* [RECORDS SUPPLIED]:

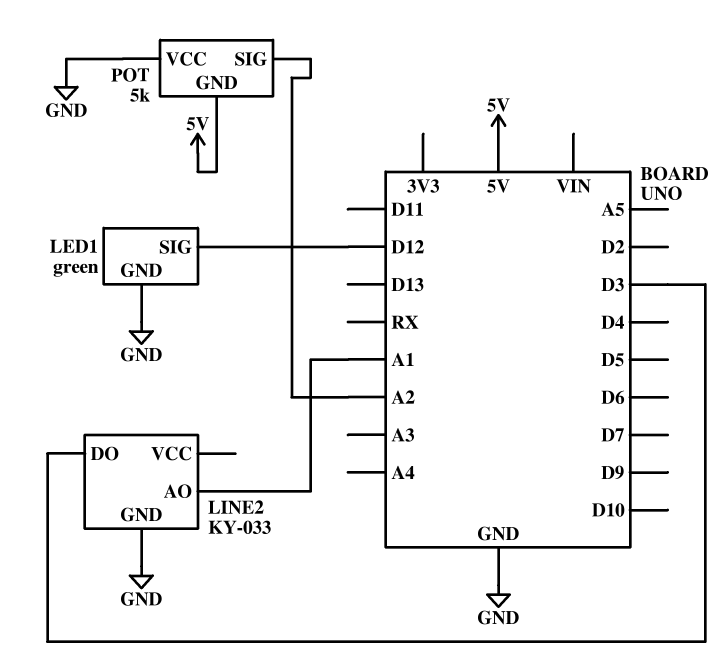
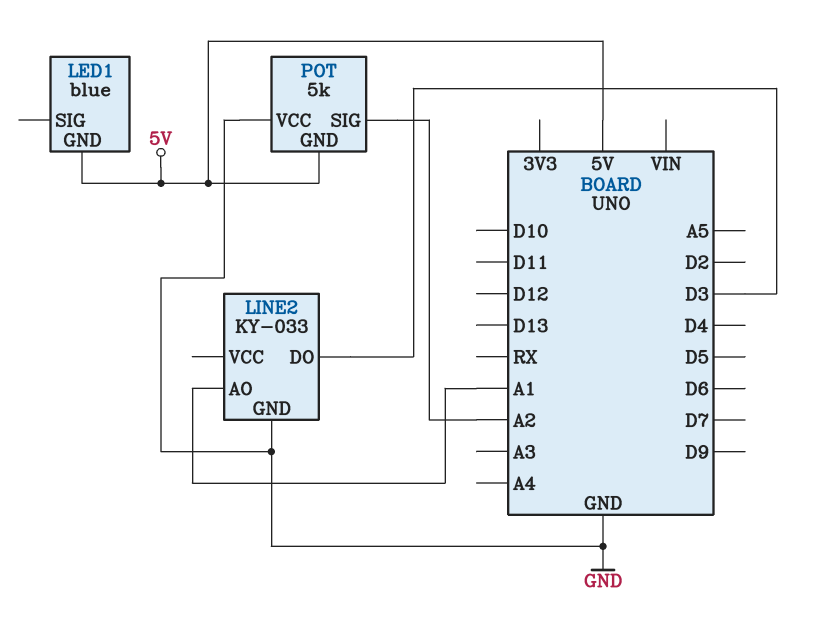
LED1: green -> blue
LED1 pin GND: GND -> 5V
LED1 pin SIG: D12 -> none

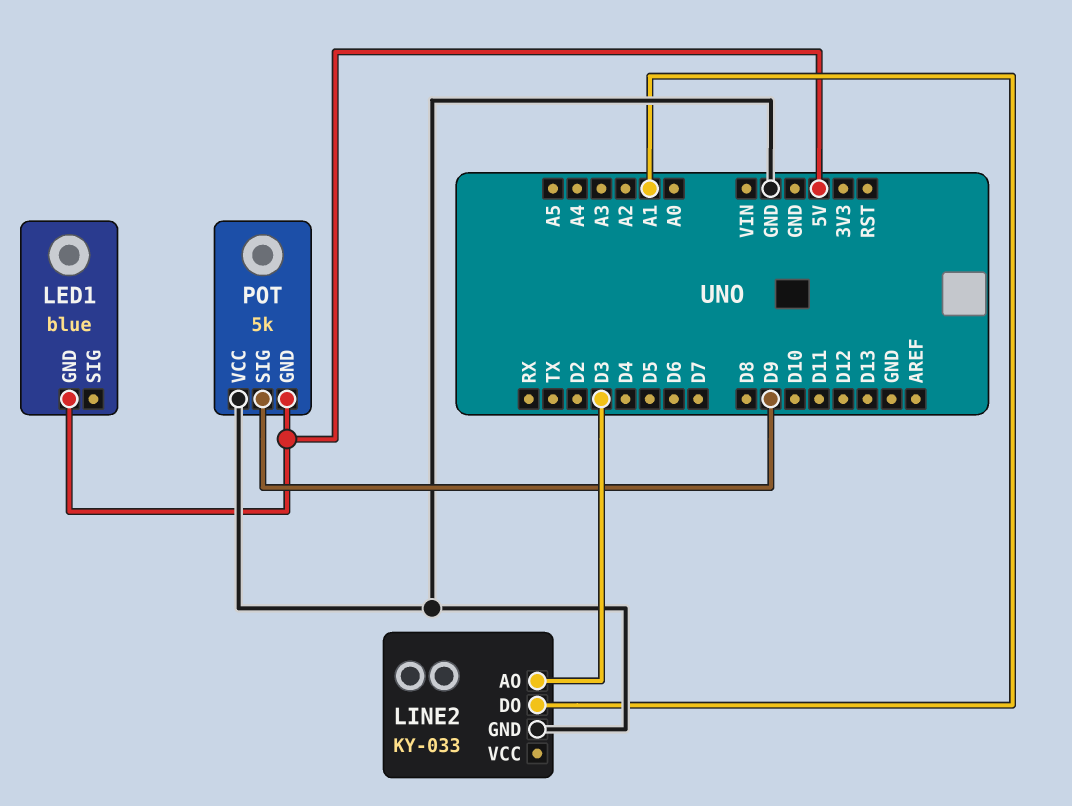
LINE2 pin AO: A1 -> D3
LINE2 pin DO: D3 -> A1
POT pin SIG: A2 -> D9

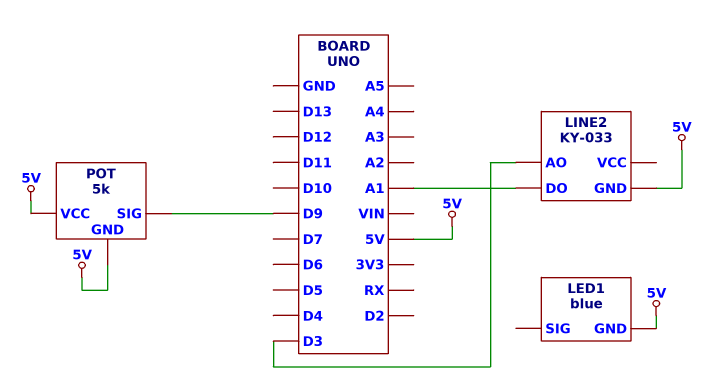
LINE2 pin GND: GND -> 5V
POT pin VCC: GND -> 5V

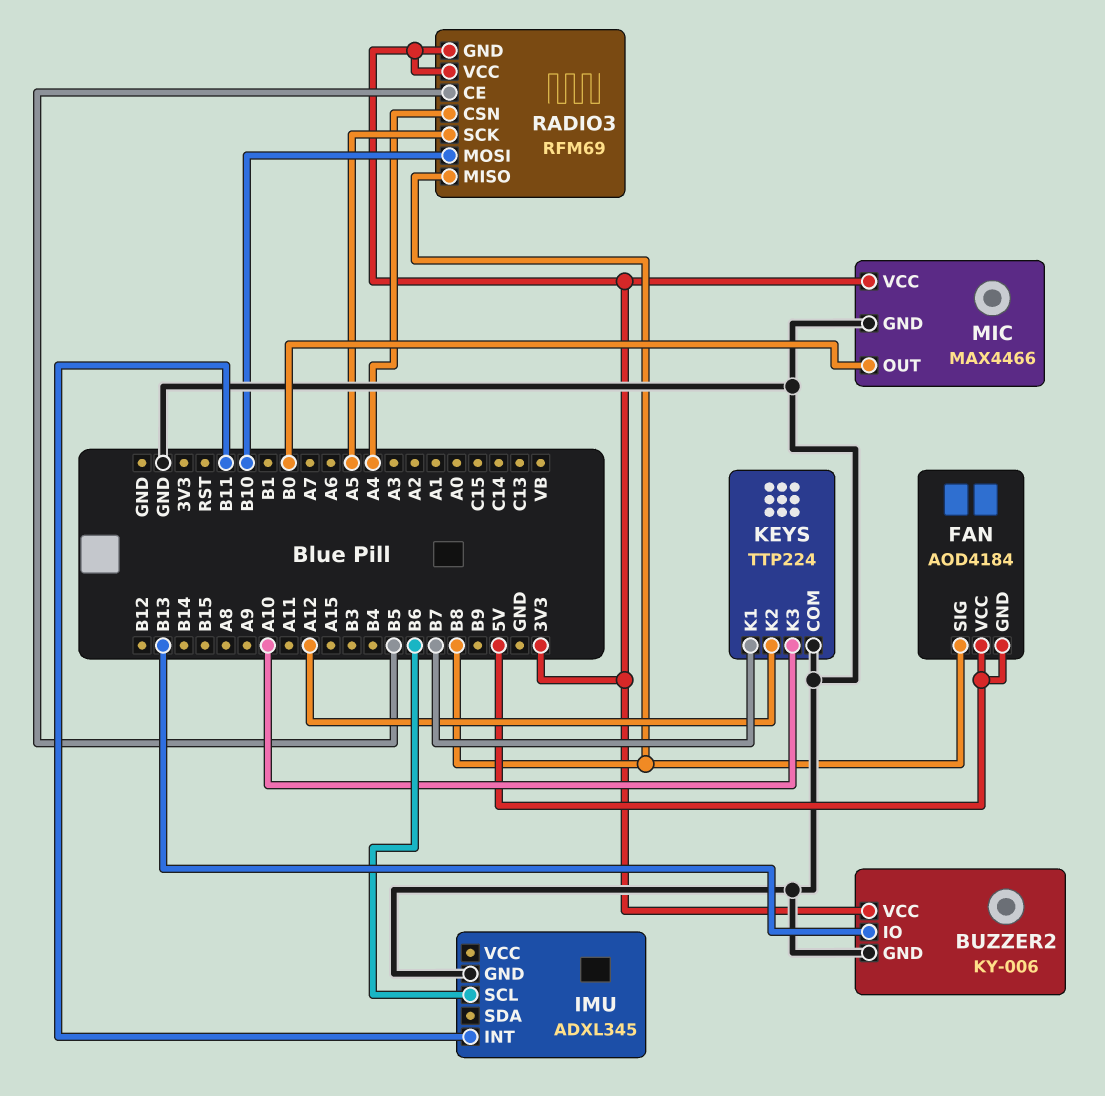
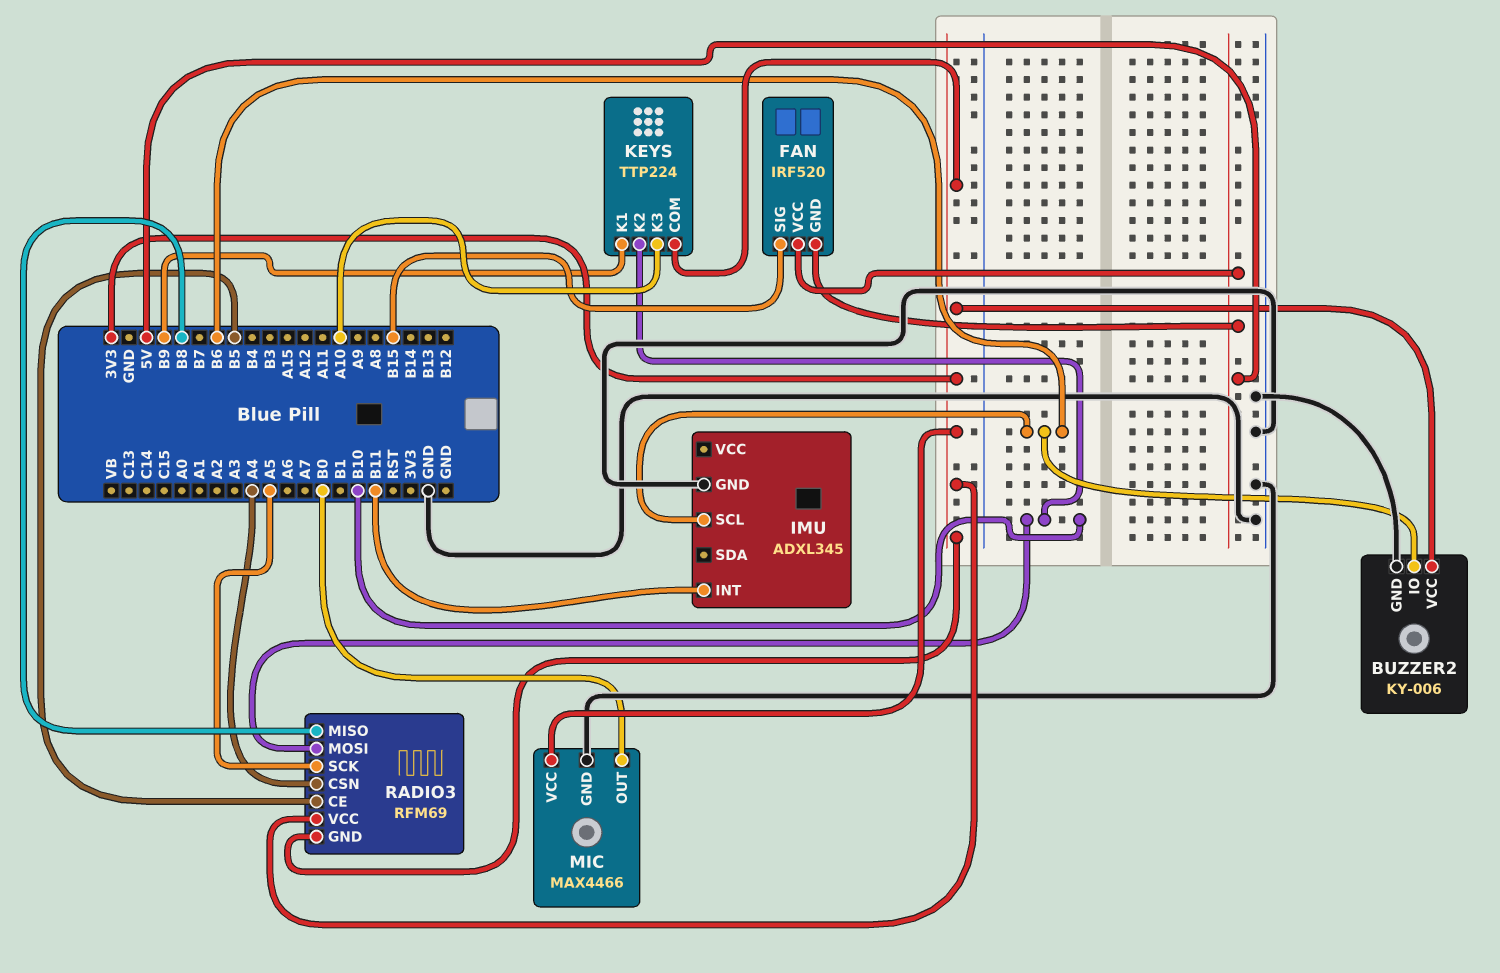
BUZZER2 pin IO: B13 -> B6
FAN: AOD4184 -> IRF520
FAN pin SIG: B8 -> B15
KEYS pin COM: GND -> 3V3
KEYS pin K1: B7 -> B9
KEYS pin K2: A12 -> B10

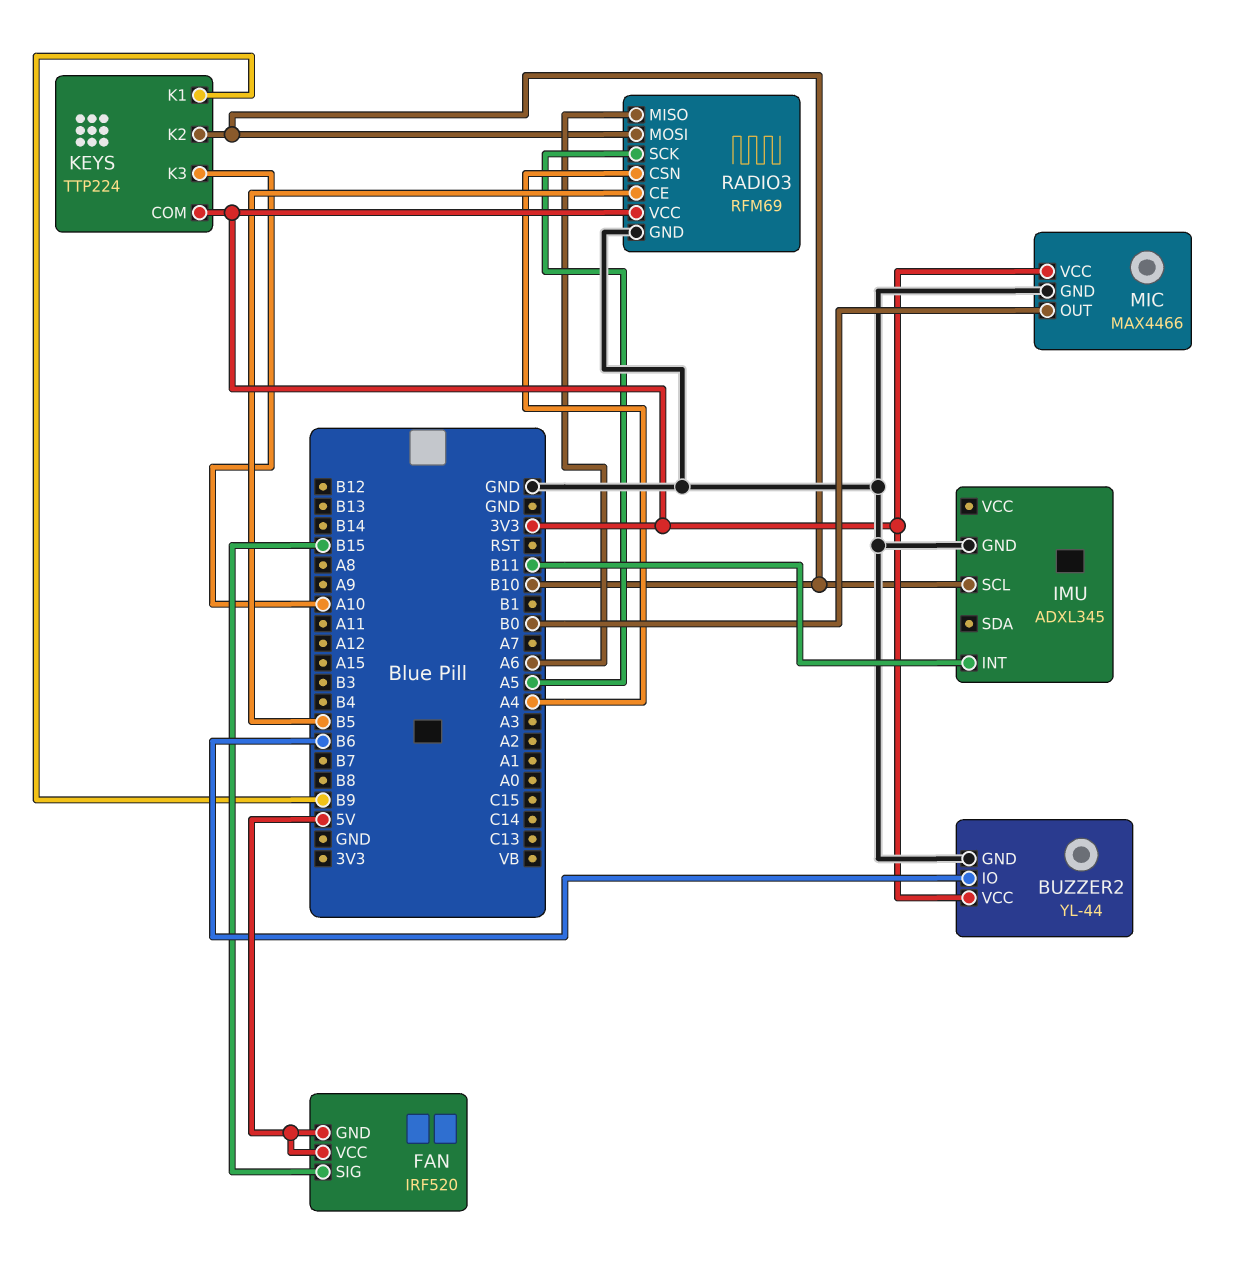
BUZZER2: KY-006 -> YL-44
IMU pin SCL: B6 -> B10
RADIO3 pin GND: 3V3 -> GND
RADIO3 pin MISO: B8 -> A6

* [EXERCISE REQUIREMENTS]:
Within the entries above, work out the number of lines that include the string "KEYS" and give only that.

* [SOLUTION TO THIS EXERCISE]:
3